• **Stated problem**
Please rewrite these rows unchanged except for swapping "washboard" out for "clipboard".

*-*-*

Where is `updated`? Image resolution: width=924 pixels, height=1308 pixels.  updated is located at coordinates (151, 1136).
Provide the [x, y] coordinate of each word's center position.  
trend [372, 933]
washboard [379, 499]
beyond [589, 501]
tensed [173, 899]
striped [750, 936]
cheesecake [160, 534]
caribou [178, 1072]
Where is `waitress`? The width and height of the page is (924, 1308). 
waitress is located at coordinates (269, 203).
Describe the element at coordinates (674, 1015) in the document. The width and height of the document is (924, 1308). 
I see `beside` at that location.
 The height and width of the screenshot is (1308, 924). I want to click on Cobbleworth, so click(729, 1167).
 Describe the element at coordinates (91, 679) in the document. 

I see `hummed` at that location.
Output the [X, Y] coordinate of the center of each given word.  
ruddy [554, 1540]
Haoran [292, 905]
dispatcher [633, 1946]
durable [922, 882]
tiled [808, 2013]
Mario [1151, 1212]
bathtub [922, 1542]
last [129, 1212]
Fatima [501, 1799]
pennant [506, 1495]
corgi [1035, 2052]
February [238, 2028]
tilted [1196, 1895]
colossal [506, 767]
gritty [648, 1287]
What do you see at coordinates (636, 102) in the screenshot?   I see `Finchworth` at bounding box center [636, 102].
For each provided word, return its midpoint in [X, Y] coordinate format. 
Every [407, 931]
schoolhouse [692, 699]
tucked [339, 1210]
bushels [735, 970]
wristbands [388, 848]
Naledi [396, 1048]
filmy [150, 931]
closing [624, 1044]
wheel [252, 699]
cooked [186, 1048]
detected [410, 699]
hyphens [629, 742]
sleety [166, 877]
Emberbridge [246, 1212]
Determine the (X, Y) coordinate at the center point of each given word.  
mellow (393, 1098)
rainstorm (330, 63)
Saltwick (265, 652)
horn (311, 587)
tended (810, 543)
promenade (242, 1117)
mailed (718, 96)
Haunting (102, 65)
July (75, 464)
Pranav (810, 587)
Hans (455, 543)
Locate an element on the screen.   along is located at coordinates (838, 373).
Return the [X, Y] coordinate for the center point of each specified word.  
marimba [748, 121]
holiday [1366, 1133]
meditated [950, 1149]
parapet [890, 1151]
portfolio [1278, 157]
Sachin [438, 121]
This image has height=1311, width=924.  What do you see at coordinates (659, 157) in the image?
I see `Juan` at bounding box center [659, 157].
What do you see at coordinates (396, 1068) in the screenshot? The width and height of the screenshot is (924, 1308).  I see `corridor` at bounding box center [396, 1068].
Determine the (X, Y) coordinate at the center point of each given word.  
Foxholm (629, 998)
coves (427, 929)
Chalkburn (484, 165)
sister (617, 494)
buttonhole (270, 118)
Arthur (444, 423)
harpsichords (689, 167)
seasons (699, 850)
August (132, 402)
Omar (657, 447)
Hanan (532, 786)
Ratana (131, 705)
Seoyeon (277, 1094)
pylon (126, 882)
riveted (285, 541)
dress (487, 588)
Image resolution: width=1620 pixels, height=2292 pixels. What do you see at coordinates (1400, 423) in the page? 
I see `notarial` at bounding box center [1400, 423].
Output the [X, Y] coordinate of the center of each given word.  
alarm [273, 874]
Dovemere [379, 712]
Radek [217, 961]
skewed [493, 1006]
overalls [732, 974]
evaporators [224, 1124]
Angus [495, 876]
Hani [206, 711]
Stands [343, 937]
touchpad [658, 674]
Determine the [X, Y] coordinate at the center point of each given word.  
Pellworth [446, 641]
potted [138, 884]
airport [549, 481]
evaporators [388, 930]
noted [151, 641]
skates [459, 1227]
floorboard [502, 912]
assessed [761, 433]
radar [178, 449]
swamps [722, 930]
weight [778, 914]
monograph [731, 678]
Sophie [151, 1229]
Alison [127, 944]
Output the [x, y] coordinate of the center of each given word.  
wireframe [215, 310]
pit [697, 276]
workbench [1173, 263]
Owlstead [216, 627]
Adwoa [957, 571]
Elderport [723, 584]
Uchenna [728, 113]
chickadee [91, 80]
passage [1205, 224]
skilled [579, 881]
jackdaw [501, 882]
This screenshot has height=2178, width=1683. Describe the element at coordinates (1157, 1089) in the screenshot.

*-*-*

• **Written solution**
Where is `updated`? Image resolution: width=924 pixels, height=1308 pixels.  updated is located at coordinates (151, 1136).
Provide the [x, y] coordinate of each word's center position.  
trend [372, 933]
clipboard [379, 499]
beyond [589, 501]
tensed [173, 899]
striped [750, 936]
cheesecake [160, 534]
caribou [178, 1072]
Where is `waitress`? The width and height of the page is (924, 1308). 
waitress is located at coordinates (269, 203).
Describe the element at coordinates (674, 1015) in the document. The width and height of the document is (924, 1308). 
I see `beside` at that location.
 The height and width of the screenshot is (1308, 924). I want to click on Cobbleworth, so click(729, 1167).
 Describe the element at coordinates (91, 679) in the document. 

I see `hummed` at that location.
Output the [X, Y] coordinate of the center of each given word.  
ruddy [554, 1540]
Haoran [292, 905]
dispatcher [633, 1946]
durable [922, 882]
tiled [808, 2013]
Mario [1151, 1212]
bathtub [922, 1542]
last [129, 1212]
Fatima [501, 1799]
pennant [506, 1495]
corgi [1035, 2052]
February [238, 2028]
tilted [1196, 1895]
colossal [506, 767]
gritty [648, 1287]
What do you see at coordinates (636, 102) in the screenshot?   I see `Finchworth` at bounding box center [636, 102].
For each provided word, return its midpoint in [X, Y] coordinate format. 
Every [407, 931]
schoolhouse [692, 699]
tucked [339, 1210]
bushels [735, 970]
wristbands [388, 848]
Naledi [396, 1048]
filmy [150, 931]
closing [624, 1044]
wheel [252, 699]
cooked [186, 1048]
detected [410, 699]
hyphens [629, 742]
sleety [166, 877]
Emberbridge [246, 1212]
Determine the (X, Y) coordinate at the center point of each given word.  
mellow (393, 1098)
rainstorm (330, 63)
Saltwick (265, 652)
horn (311, 587)
tended (810, 543)
promenade (242, 1117)
mailed (718, 96)
Haunting (102, 65)
July (75, 464)
Pranav (810, 587)
Hans (455, 543)
Locate an element on the screen.   along is located at coordinates (838, 373).
Return the [X, Y] coordinate for the center point of each specified word.  
marimba [748, 121]
holiday [1366, 1133]
meditated [950, 1149]
parapet [890, 1151]
portfolio [1278, 157]
Sachin [438, 121]
This image has height=1311, width=924.  What do you see at coordinates (659, 157) in the image?
I see `Juan` at bounding box center [659, 157].
What do you see at coordinates (396, 1068) in the screenshot? The width and height of the screenshot is (924, 1308).  I see `corridor` at bounding box center [396, 1068].
Determine the (X, Y) coordinate at the center point of each given word.  
Foxholm (629, 998)
coves (427, 929)
Chalkburn (484, 165)
sister (617, 494)
buttonhole (270, 118)
Arthur (444, 423)
harpsichords (689, 167)
seasons (699, 850)
August (132, 402)
Omar (657, 447)
Hanan (532, 786)
Ratana (131, 705)
Seoyeon (277, 1094)
pylon (126, 882)
riveted (285, 541)
dress (487, 588)
Image resolution: width=1620 pixels, height=2292 pixels. What do you see at coordinates (1400, 423) in the page? 
I see `notarial` at bounding box center [1400, 423].
Output the [X, Y] coordinate of the center of each given word.  
alarm [273, 874]
Dovemere [379, 712]
Radek [217, 961]
skewed [493, 1006]
overalls [732, 974]
evaporators [224, 1124]
Angus [495, 876]
Hani [206, 711]
Stands [343, 937]
touchpad [658, 674]
Determine the [X, Y] coordinate at the center point of each given word.  
Pellworth [446, 641]
potted [138, 884]
airport [549, 481]
evaporators [388, 930]
noted [151, 641]
skates [459, 1227]
floorboard [502, 912]
assessed [761, 433]
radar [178, 449]
swamps [722, 930]
weight [778, 914]
monograph [731, 678]
Sophie [151, 1229]
Alison [127, 944]
Output the [x, y] coordinate of the center of each given word.  
wireframe [215, 310]
pit [697, 276]
workbench [1173, 263]
Owlstead [216, 627]
Adwoa [957, 571]
Elderport [723, 584]
Uchenna [728, 113]
chickadee [91, 80]
passage [1205, 224]
skilled [579, 881]
jackdaw [501, 882]
This screenshot has height=2178, width=1683. Describe the element at coordinates (1157, 1089) in the screenshot.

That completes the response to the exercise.